Two-dimensional motion records:
___
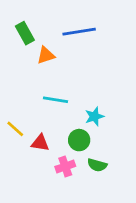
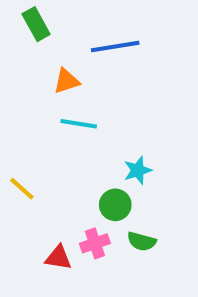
green rectangle: (25, 33) -> (36, 24), moved
cyan line: (55, 100) -> (79, 124), moved
red triangle: (40, 143) -> (58, 258), moved

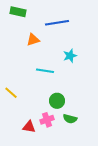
green rectangle: (36, 24) -> (18, 12), turned -49
cyan line: (79, 124) -> (45, 71), moved
cyan star: (138, 170) -> (70, 56), moved

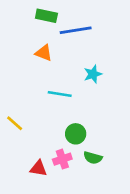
green rectangle: (18, 12) -> (46, 16), moved
orange triangle: (33, 40) -> (44, 53), turned 40

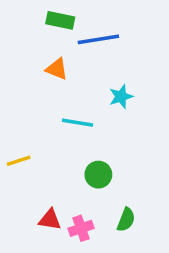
yellow line: (15, 123) -> (19, 161), turned -60
green semicircle: (93, 158) -> (126, 220), moved, turned -84
pink cross: (62, 159) -> (81, 228), moved

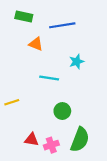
green rectangle: (60, 20) -> (24, 16), moved
green semicircle: (126, 220) -> (80, 140), size x1.6

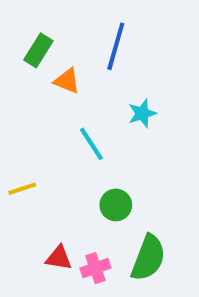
green rectangle: (24, 16) -> (38, 50), moved, turned -70
blue line: (62, 25) -> (116, 46), turned -65
cyan line: (49, 78) -> (91, 144), turned 48

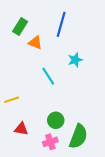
green circle: (116, 205) -> (56, 120), moved
red triangle: (59, 258) -> (21, 129), moved

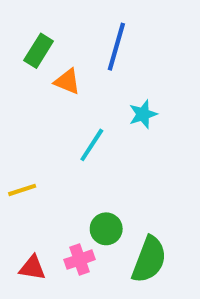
cyan line: (48, 76) -> (92, 145), turned 66
red triangle: (21, 129) -> (32, 268), moved
pink cross: (50, 142) -> (80, 260), moved

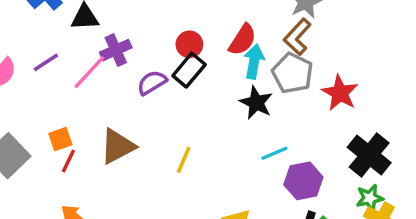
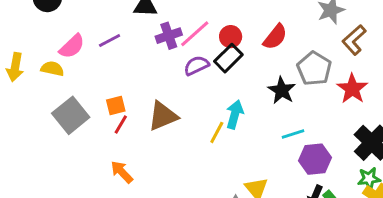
brown L-shape: (297, 37) -> (354, 40), moved
cyan arrow: (254, 61) -> (235, 114), moved
pink line: (89, 72) -> (195, 34), moved

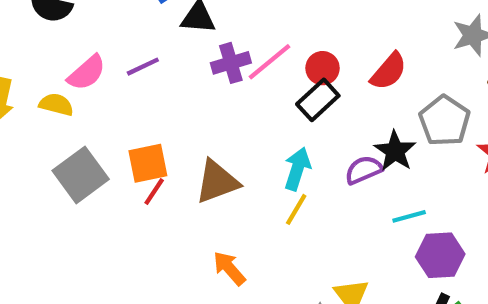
purple semicircle: (196, 65) -> (364, 170), moved
orange square: (116, 106) -> (148, 163), size x1.4
cyan arrow: (235, 114) -> (297, 169), moved
orange arrow: (122, 172) -> (229, 268), moved

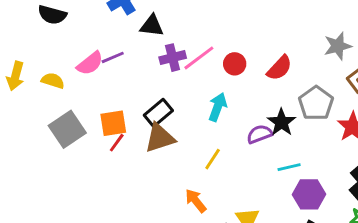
pink semicircle: (87, 73) -> (90, 63), moved
black rectangle: (318, 100) -> (158, 113), moved
cyan arrow: (297, 169) -> (218, 107), moved
orange arrow: (229, 268) -> (196, 201), moved

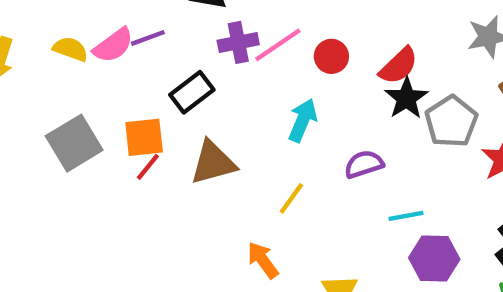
yellow semicircle: (53, 81) -> (70, 49), moved
black rectangle: (158, 113) -> (192, 92), moved
black star: (281, 122) -> (406, 98), moved

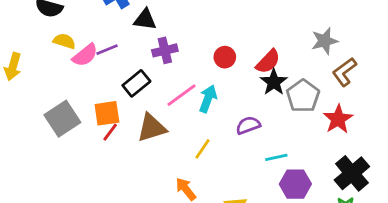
pink line: (278, 45) -> (181, 95), moved
yellow semicircle: (70, 49) -> (64, 41), moved

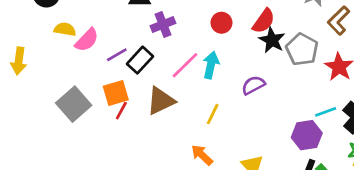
purple line: (107, 50) -> (117, 55), moved
cyan line: (276, 157) -> (326, 112), moved

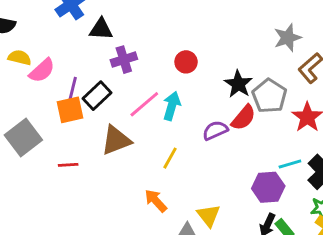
red semicircle: (264, 21) -> (243, 118), moved
purple line: (117, 55) -> (73, 88), turned -50
orange square: (116, 93) -> (70, 110), moved
red line: (121, 111) -> (68, 165), moved, turned 54

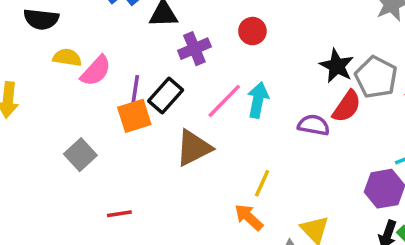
red circle: (186, 62) -> (252, 31), moved
purple semicircle: (215, 130) -> (314, 125), turned 40
gray square: (23, 137) -> (80, 155), size x0.7
yellow line: (170, 158) -> (262, 183), moved
red line: (68, 165) -> (119, 214), moved

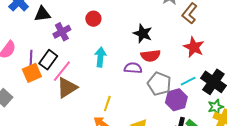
gray pentagon: (376, 77) -> (159, 84), moved
pink line: (224, 101) -> (62, 71), moved
red semicircle: (347, 106) -> (151, 56), turned 54

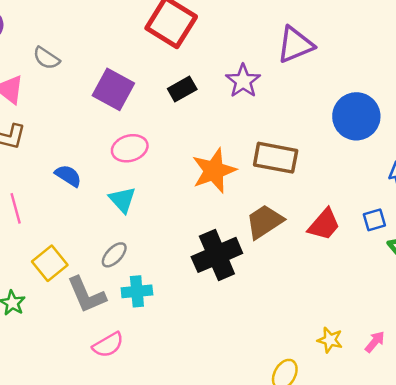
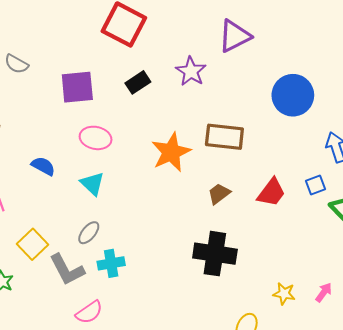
purple square: (113, 89) -> (77, 87), turned -30
pink ellipse: (130, 148) -> (96, 138), turned 32
brown trapezoid: (265, 222) -> (219, 194), size x0.7
black cross: (217, 255) -> (215, 254), moved, turned 36

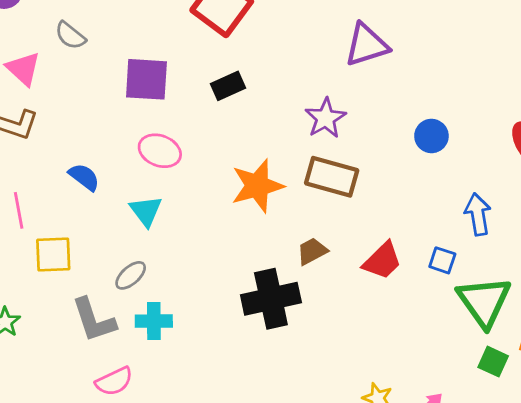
purple star: (191, 71) -> (325, 118), moved
blue circle: (293, 95) -> (431, 136), size x0.6
blue square: (315, 185) -> (442, 260), turned 30
yellow square: (33, 244) -> (53, 254), moved, turned 32
black cross: (215, 254) -> (271, 299), moved, turned -30

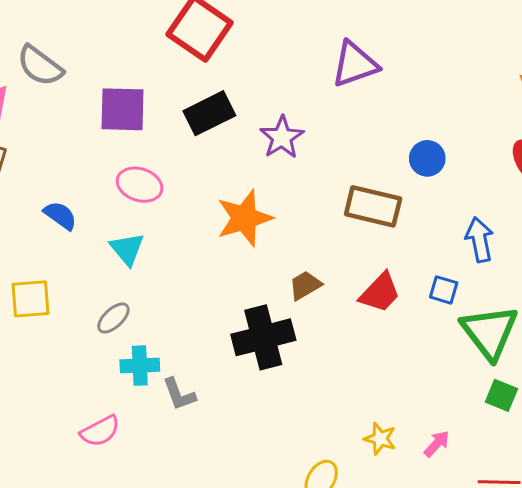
gray semicircle: (70, 36) -> (40, 66), size x1.4
black rectangle: (228, 86) -> (209, 113), size x1.4
purple star: (325, 118) -> (282, 137), moved
brown rectangle: (332, 177) -> (373, 206), moved
gray L-shape: (94, 320) -> (179, 394), moved, size x0.7

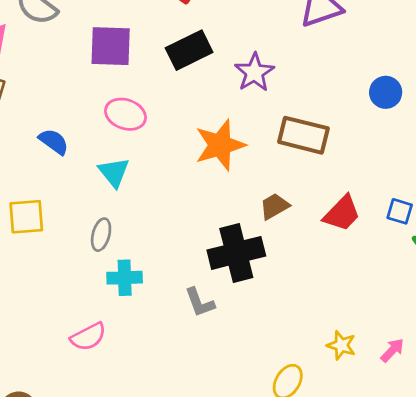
brown rectangle: (373, 206) -> (303, 135), moved
gray ellipse: (113, 318) -> (101, 235), turned -32
gray L-shape: (179, 394) -> (200, 302), moved

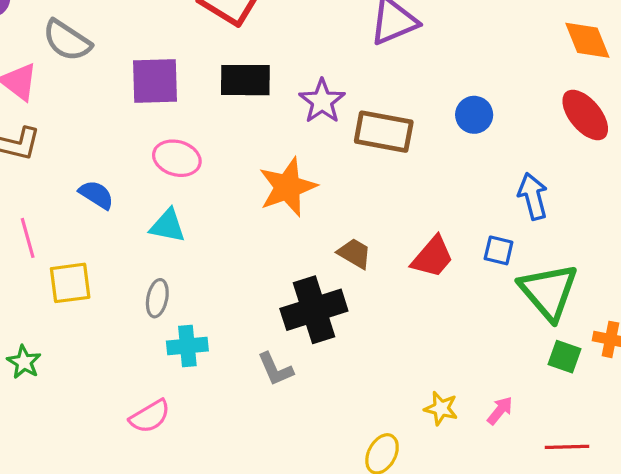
black rectangle: (189, 50) -> (245, 80), turned 30
brown rectangle: (303, 135) -> (384, 132), moved
cyan triangle: (114, 172) -> (168, 226), turned -36
brown trapezoid: (274, 206) -> (354, 253), turned 64

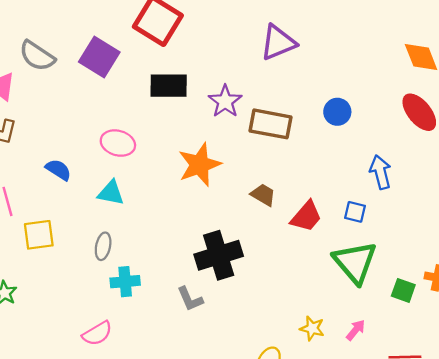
purple square: (155, 81) -> (99, 57), moved, turned 33
brown trapezoid: (354, 253) -> (263, 195), moved
green triangle: (549, 292) -> (355, 262), moved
___
*WHAT THE TASK REQUIRES*.
Copy out every line of the entries where the string "brown" shows up.

*SOLUTION TO THIS TASK*.
brown L-shape: (297, 37) -> (354, 40), moved
brown trapezoid: (265, 222) -> (219, 194), size x0.7
brown rectangle: (332, 177) -> (373, 206), moved
brown rectangle: (373, 206) -> (303, 135), moved
brown rectangle: (303, 135) -> (384, 132), moved
brown trapezoid: (274, 206) -> (354, 253), turned 64
brown trapezoid: (354, 253) -> (263, 195), moved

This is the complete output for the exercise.